• [DATASET EXTRACT]
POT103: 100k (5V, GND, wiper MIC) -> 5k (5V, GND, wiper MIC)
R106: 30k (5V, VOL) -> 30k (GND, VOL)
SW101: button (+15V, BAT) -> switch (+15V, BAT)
...
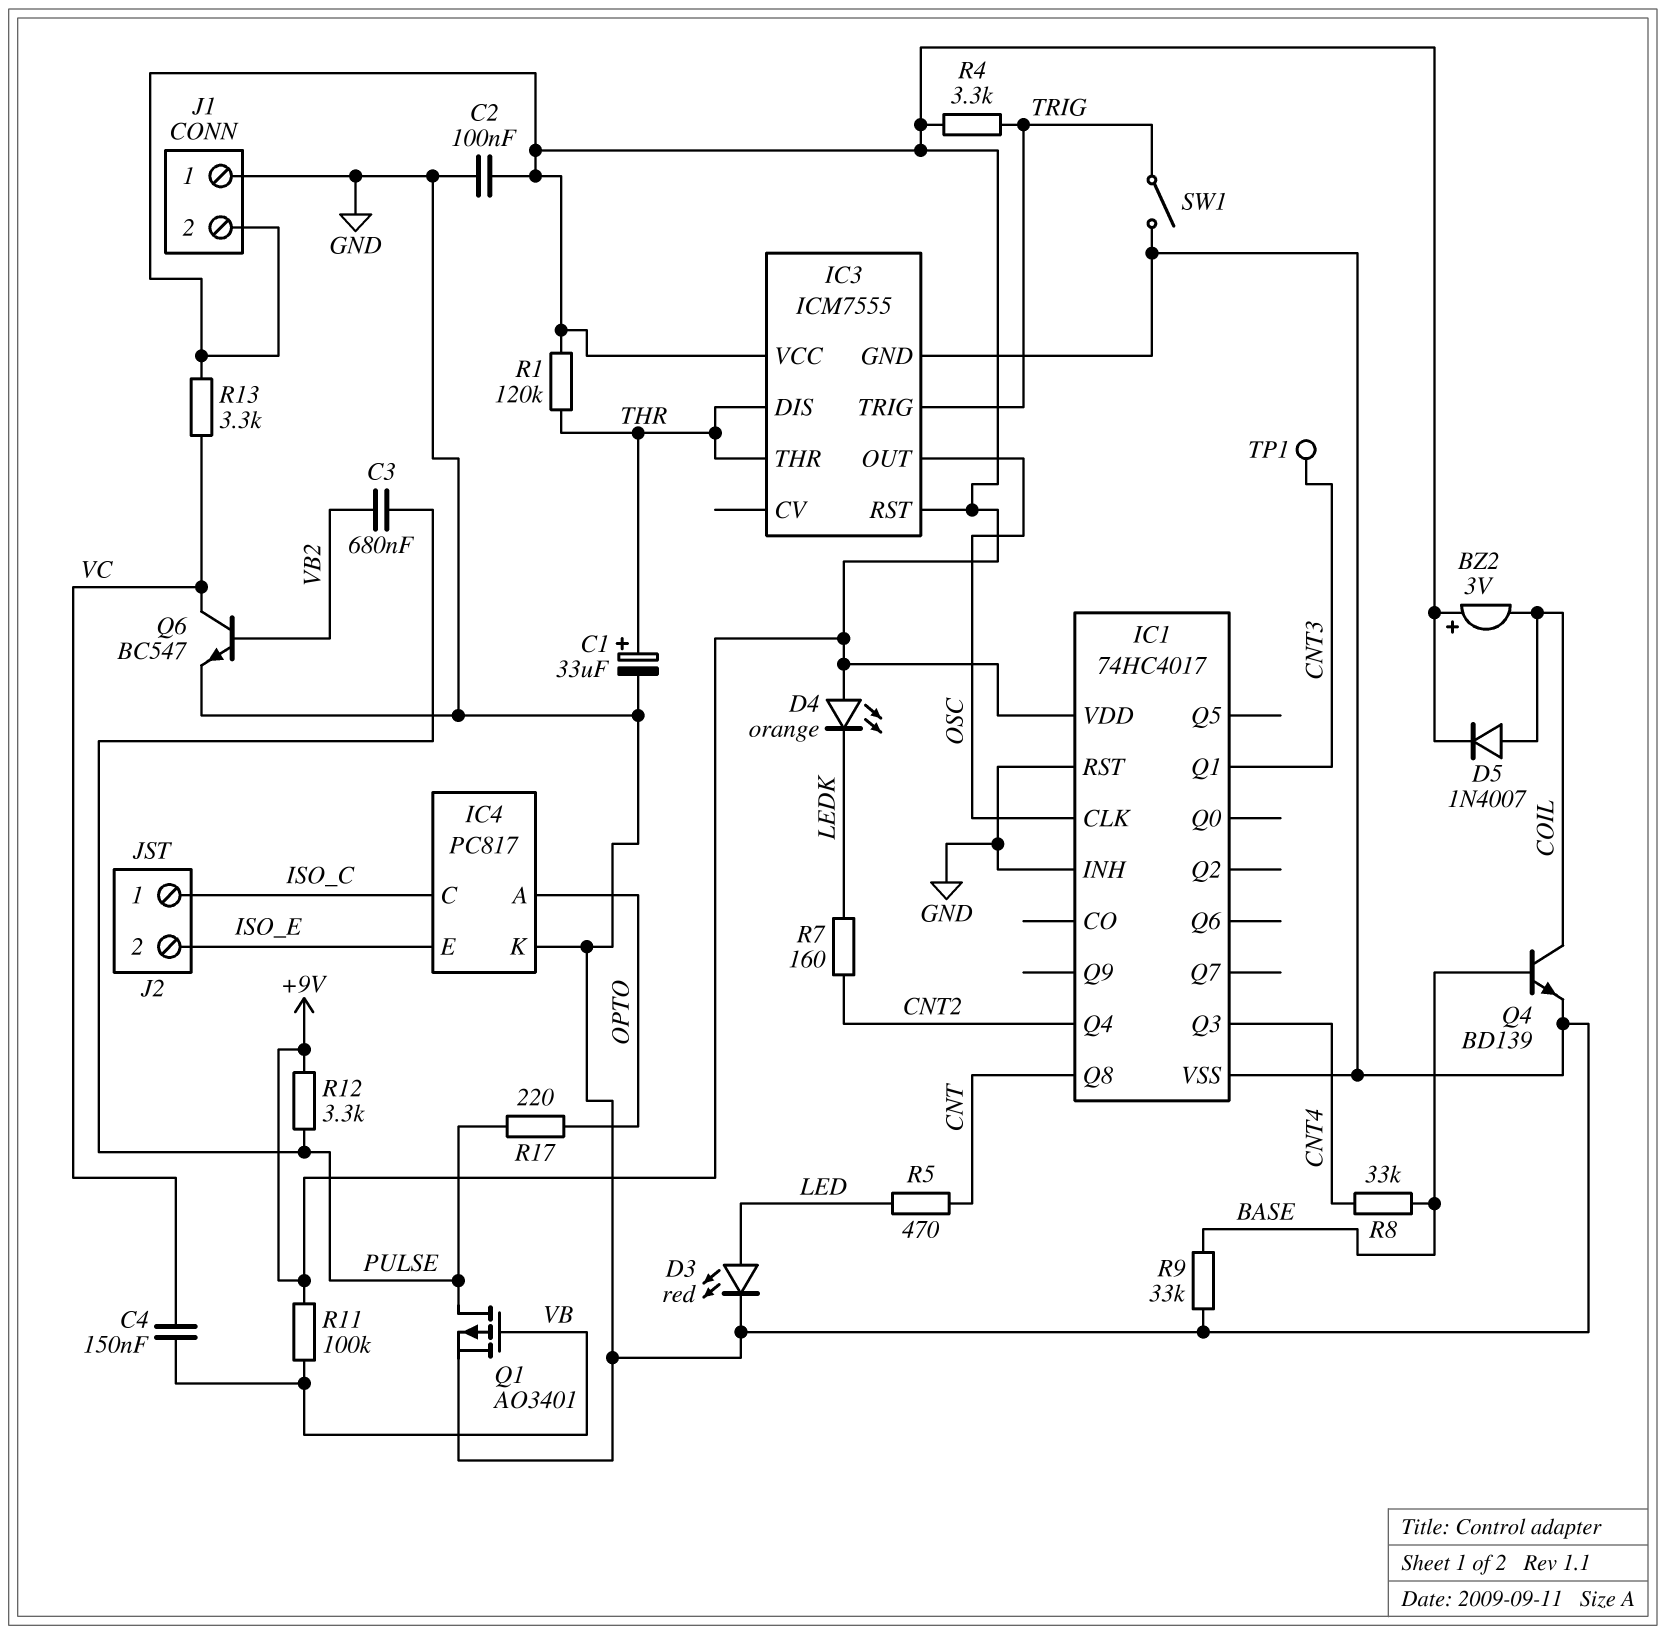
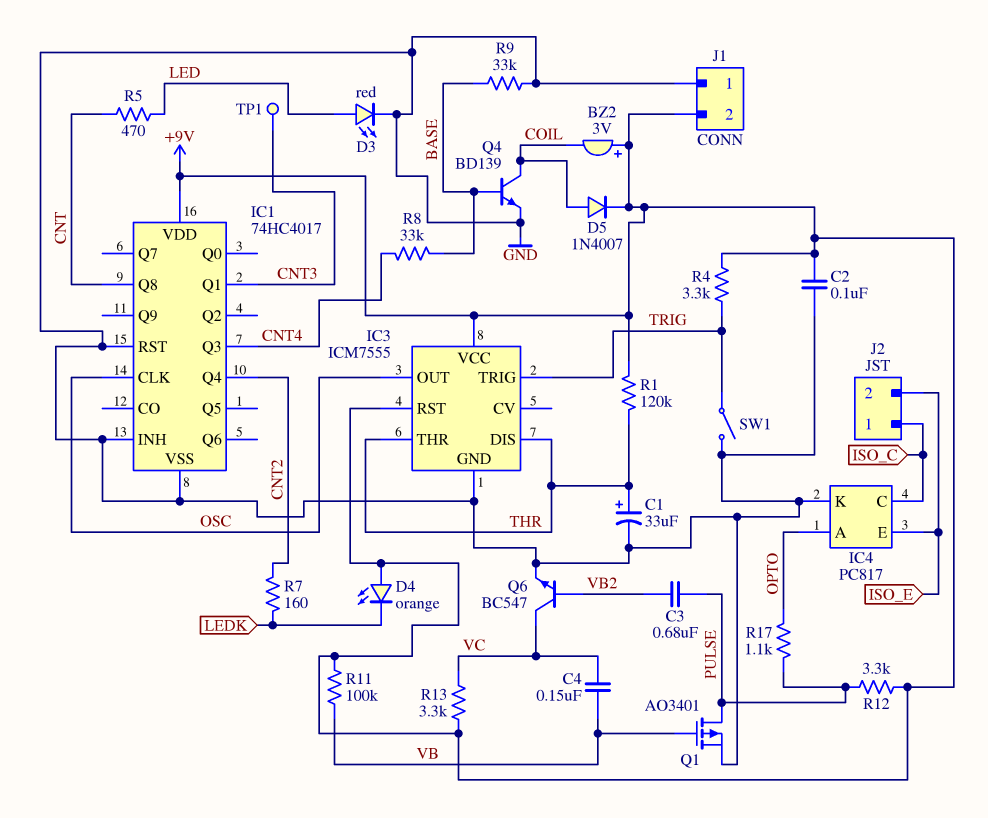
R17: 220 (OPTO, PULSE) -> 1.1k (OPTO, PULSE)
--
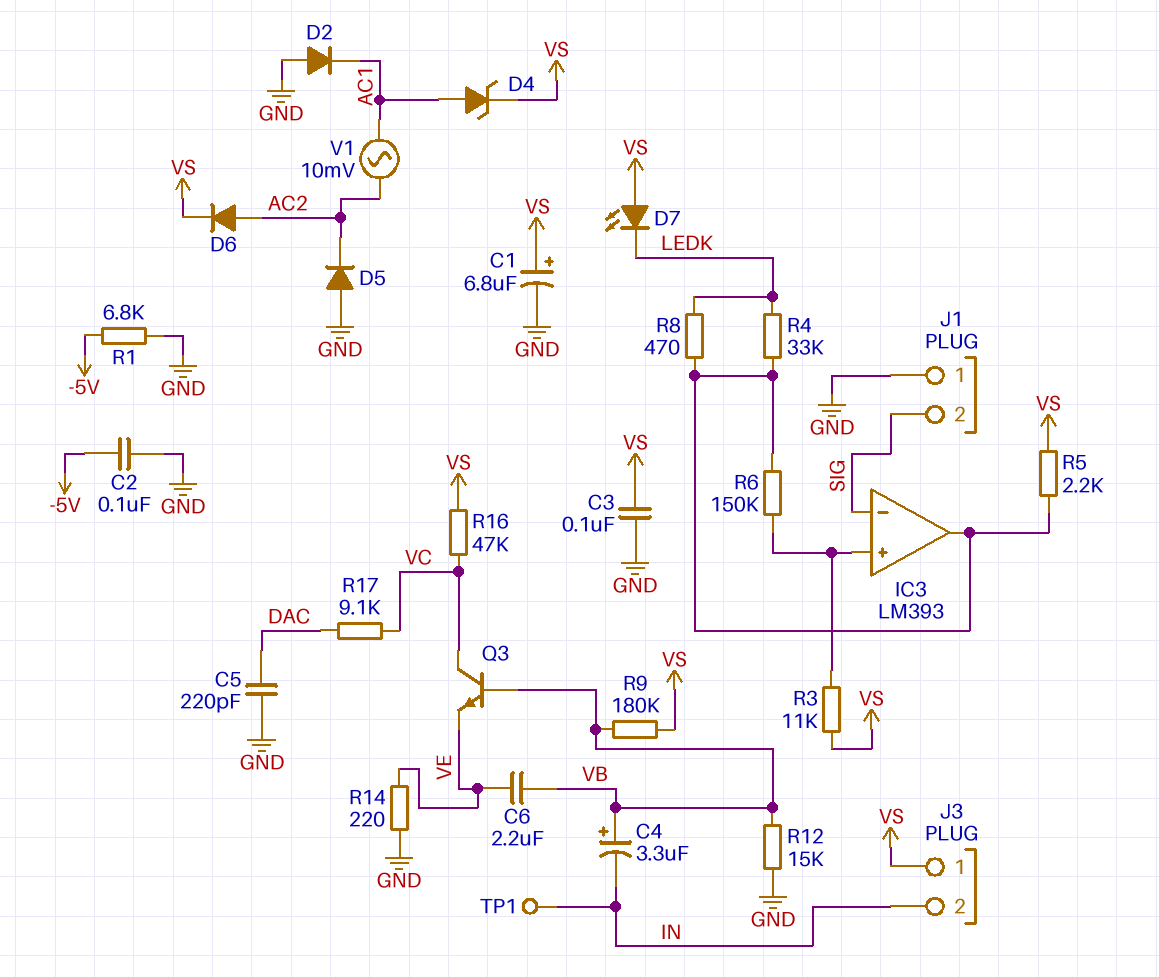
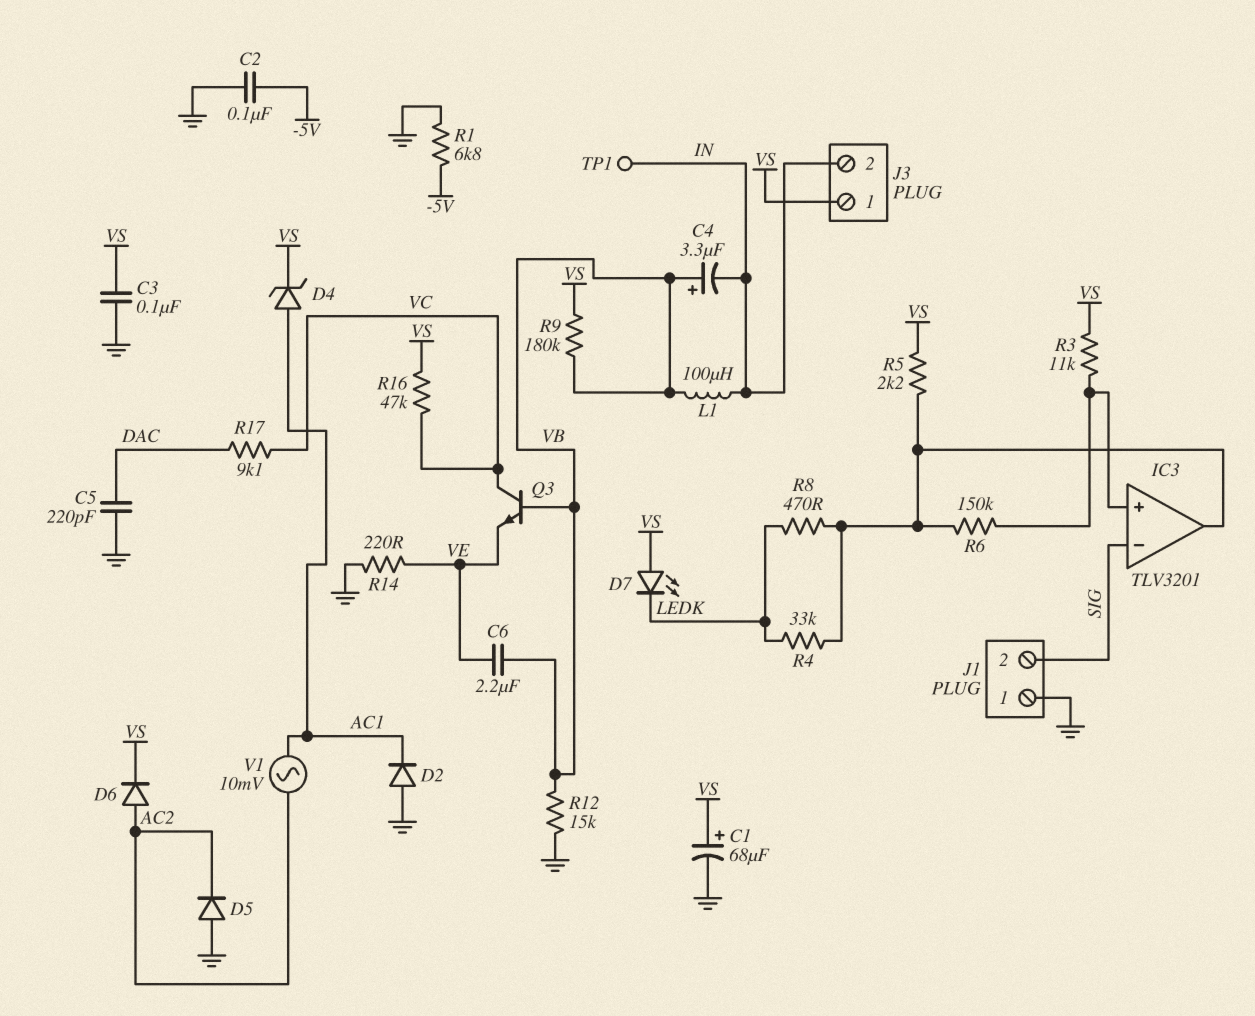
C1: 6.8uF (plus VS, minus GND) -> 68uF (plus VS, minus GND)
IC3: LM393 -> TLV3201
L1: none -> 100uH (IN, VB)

• [AIM OF THE TASK] Begin with the line above that has "POT103: 100k (5V, GND, wiper" and continue through the line that has "SW101: button (+15V, BAT)", setting each one down exactly. Stop there.

• [SOLUTION FOR THIS EXERCISE]
POT103: 100k (5V, GND, wiper MIC) -> 5k (5V, GND, wiper MIC)
R106: 30k (5V, VOL) -> 30k (GND, VOL)
SW101: button (+15V, BAT) -> switch (+15V, BAT)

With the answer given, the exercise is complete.